HOW TO COMPLETE THIS TASK
Produce one exact copy of the records, no pictures.

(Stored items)
*-*-*
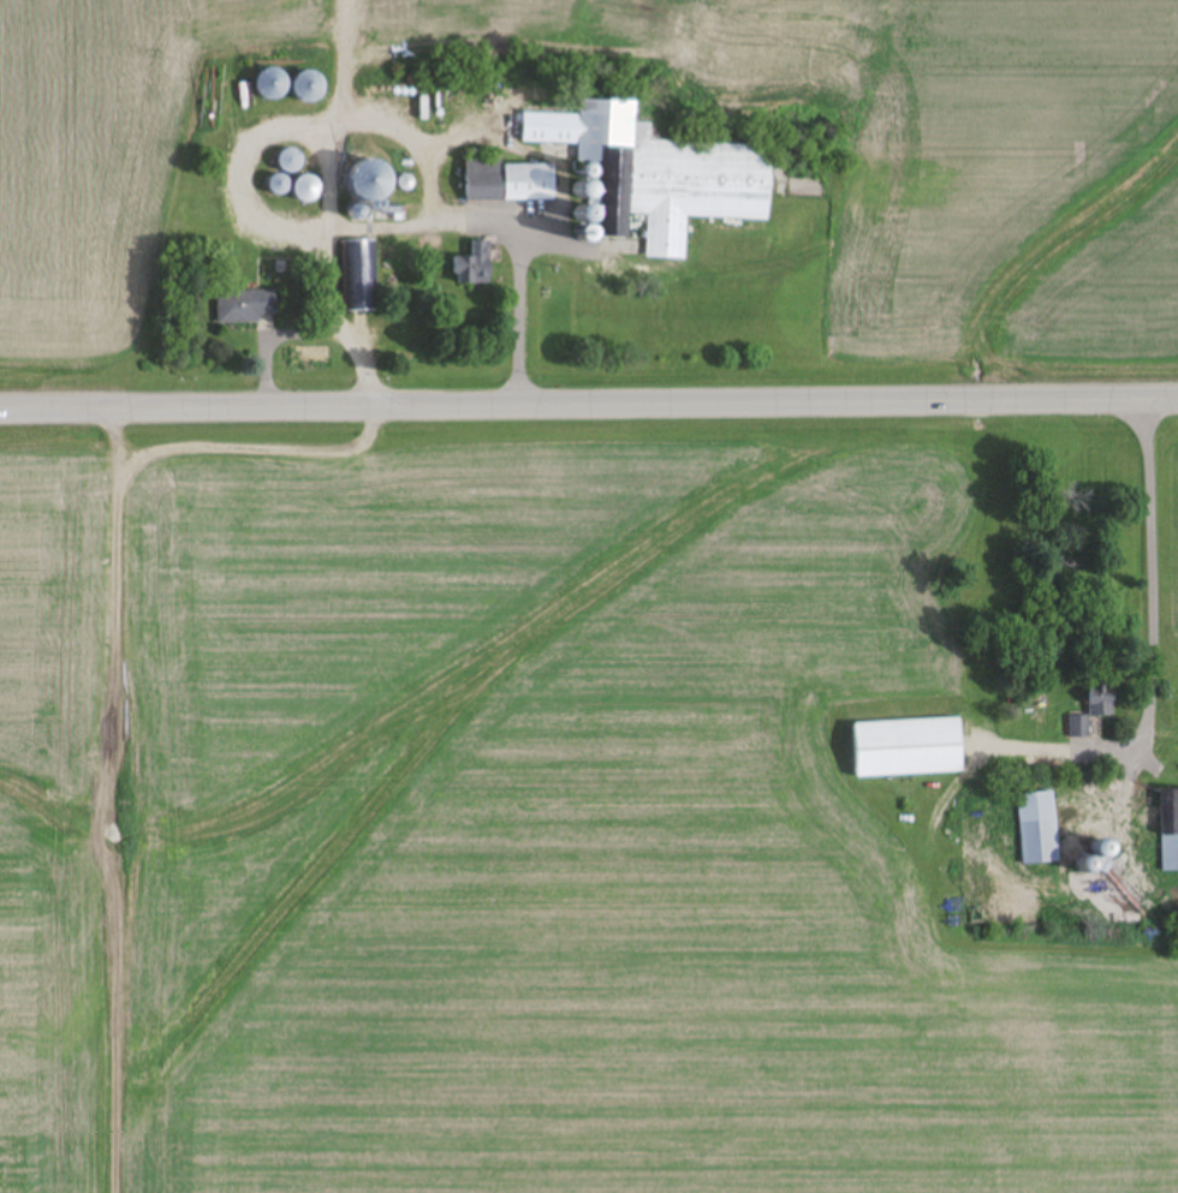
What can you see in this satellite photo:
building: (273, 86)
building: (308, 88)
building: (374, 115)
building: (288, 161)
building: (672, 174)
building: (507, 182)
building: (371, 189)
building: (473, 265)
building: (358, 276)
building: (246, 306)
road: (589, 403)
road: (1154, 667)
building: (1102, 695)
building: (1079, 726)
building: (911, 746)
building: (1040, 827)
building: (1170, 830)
*-*-*
FINAL ANSWER
What can you see in this satellite photo:
building: (273, 86)
building: (308, 88)
building: (374, 115)
building: (288, 161)
building: (672, 174)
building: (507, 182)
building: (371, 189)
building: (473, 265)
building: (358, 276)
building: (246, 306)
road: (589, 403)
road: (1154, 667)
building: (1102, 695)
building: (1079, 726)
building: (911, 746)
building: (1040, 827)
building: (1170, 830)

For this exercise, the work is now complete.